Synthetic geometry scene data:
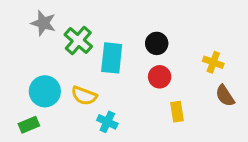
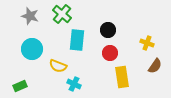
green cross: (78, 41) -> (62, 14), moved
cyan circle: (45, 91) -> (32, 49), moved
brown semicircle: (225, 96) -> (155, 66), turned -112
yellow rectangle: (177, 112) -> (122, 77), size x1.5

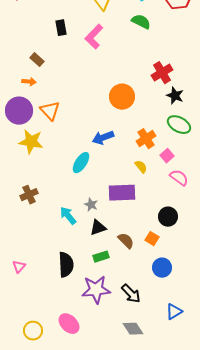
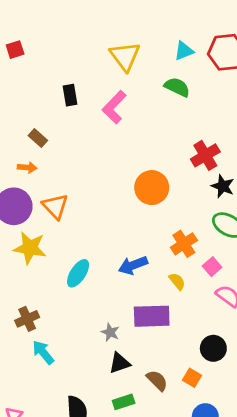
blue arrow: (103, 138) -> (133, 265), moved
cyan ellipse: (81, 163) -> (78, 273), moved
cyan arrow: (68, 216) -> (43, 352), moved

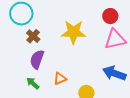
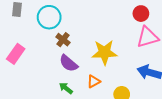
yellow star: (73, 32) -> (104, 52), moved
purple semicircle: (37, 59) -> (69, 63), turned -66

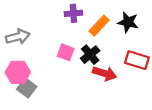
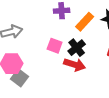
red arrow: (105, 73) -> (75, 65), moved

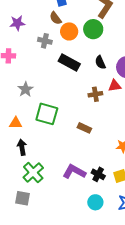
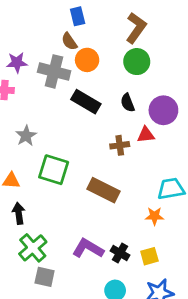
purple star: (17, 23) -> (17, 63), moved
green circle: (93, 29) -> (137, 62), moved
gray cross: (45, 41) -> (54, 71), size x1.6
brown rectangle: (84, 128) -> (104, 190), size x1.6
gray square: (22, 198) -> (45, 277), moved

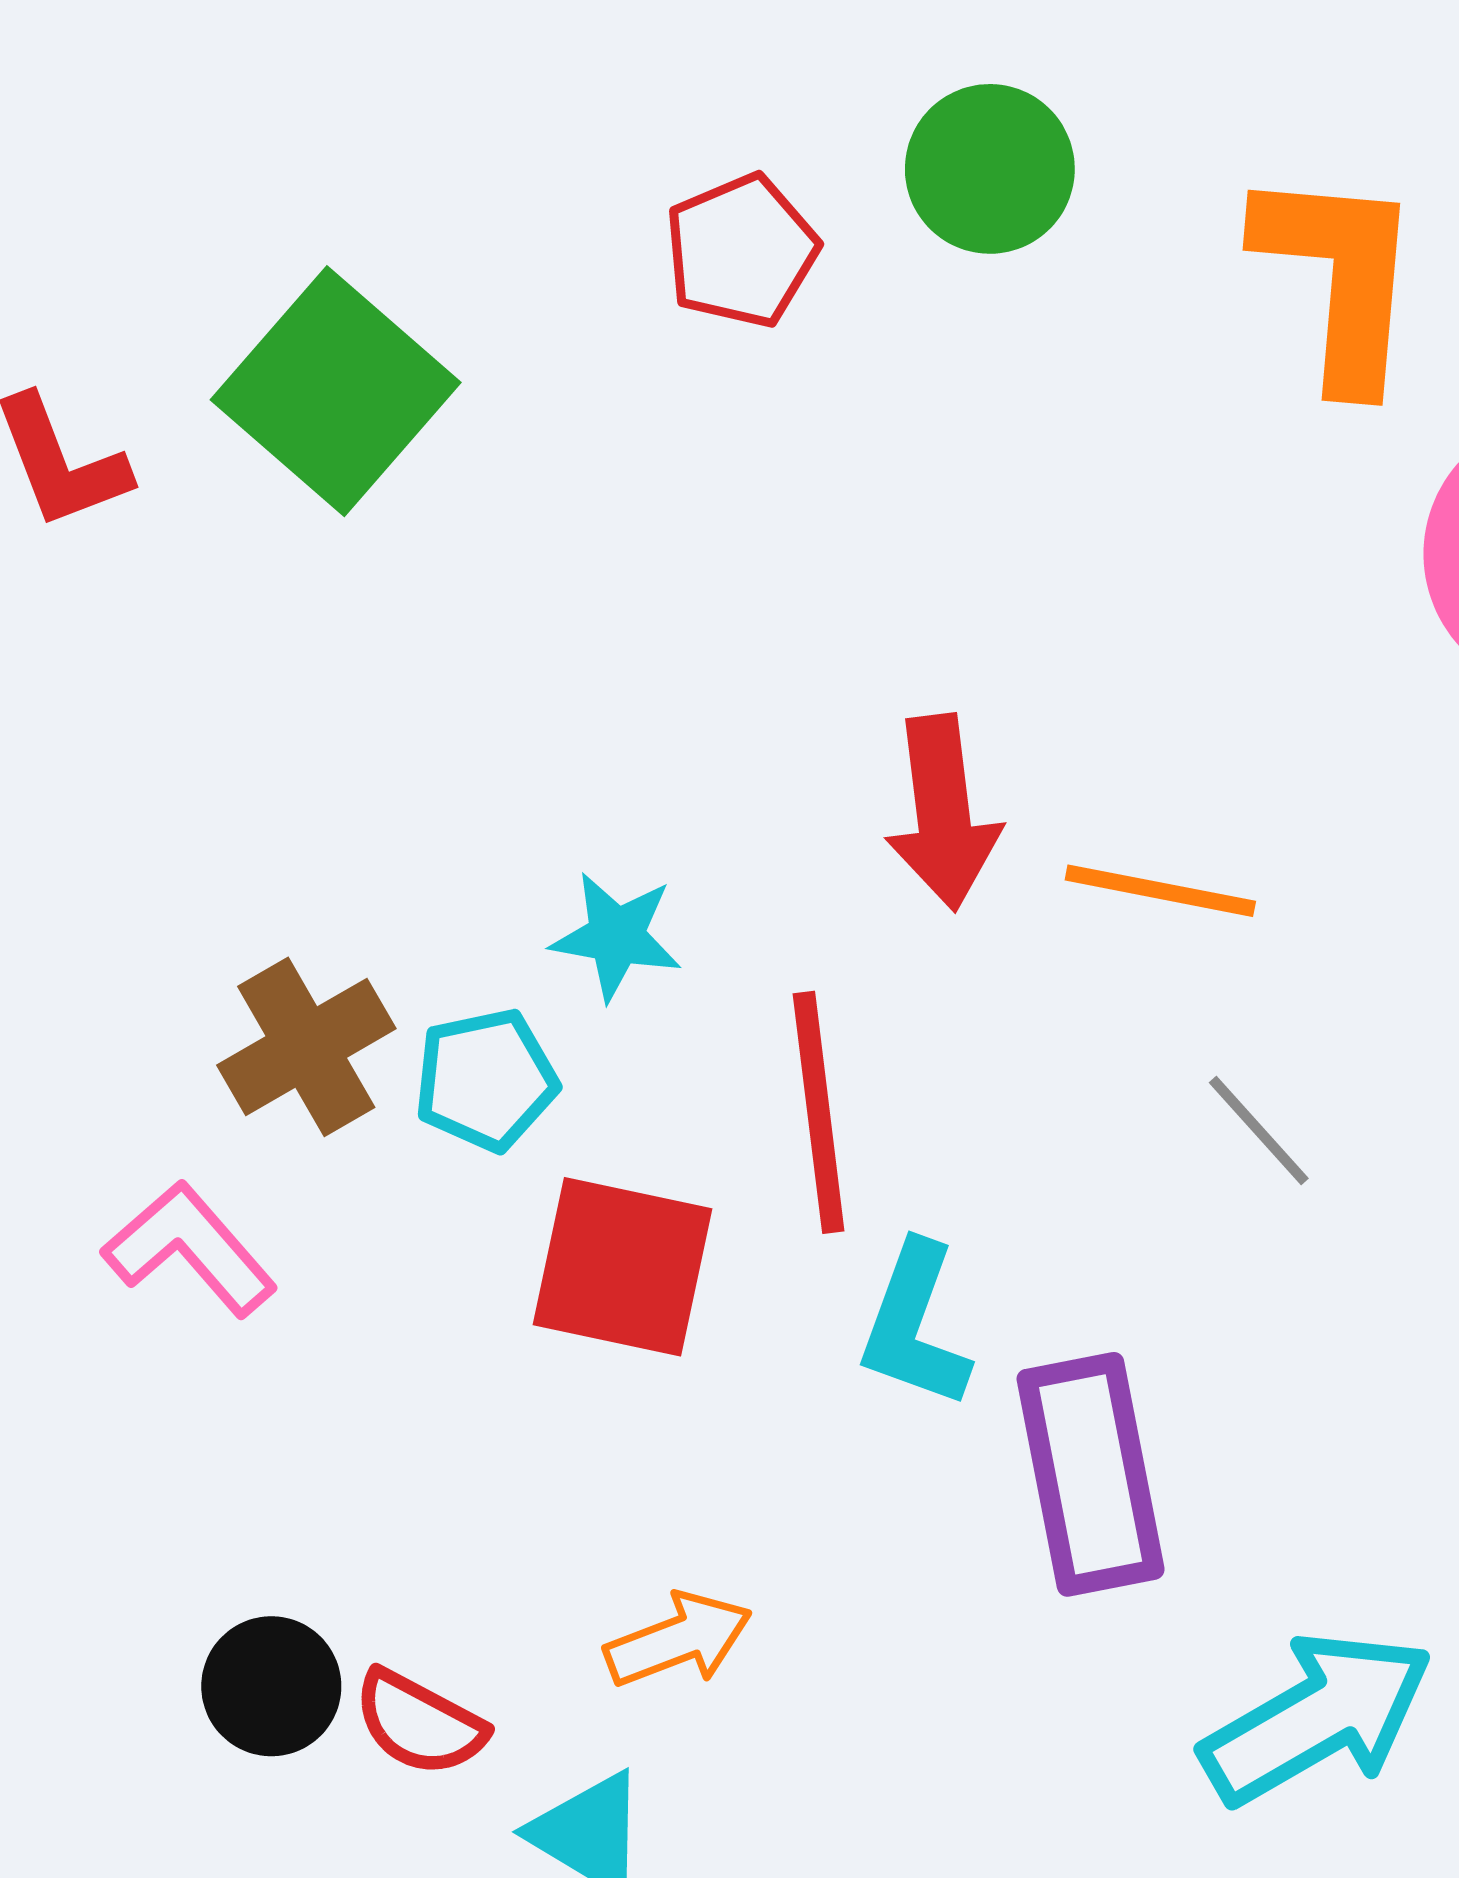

> **Assigned task**: Please copy the lines above, starting at the one that holds "cyan ellipse: (81, 163) -> (78, 273), moved" and stopping after the last line, exactly as they appear and minus the pictures.

> **Answer space**:
cyan ellipse: (81, 163) -> (78, 273), moved
cyan arrow: (68, 216) -> (43, 352), moved

yellow star: (73, 32) -> (104, 52), moved
purple semicircle: (37, 59) -> (69, 63), turned -66

red arrow: (105, 73) -> (75, 65), moved

purple star: (17, 23) -> (17, 63), moved
green circle: (93, 29) -> (137, 62), moved
gray cross: (45, 41) -> (54, 71), size x1.6
brown rectangle: (84, 128) -> (104, 190), size x1.6
gray square: (22, 198) -> (45, 277), moved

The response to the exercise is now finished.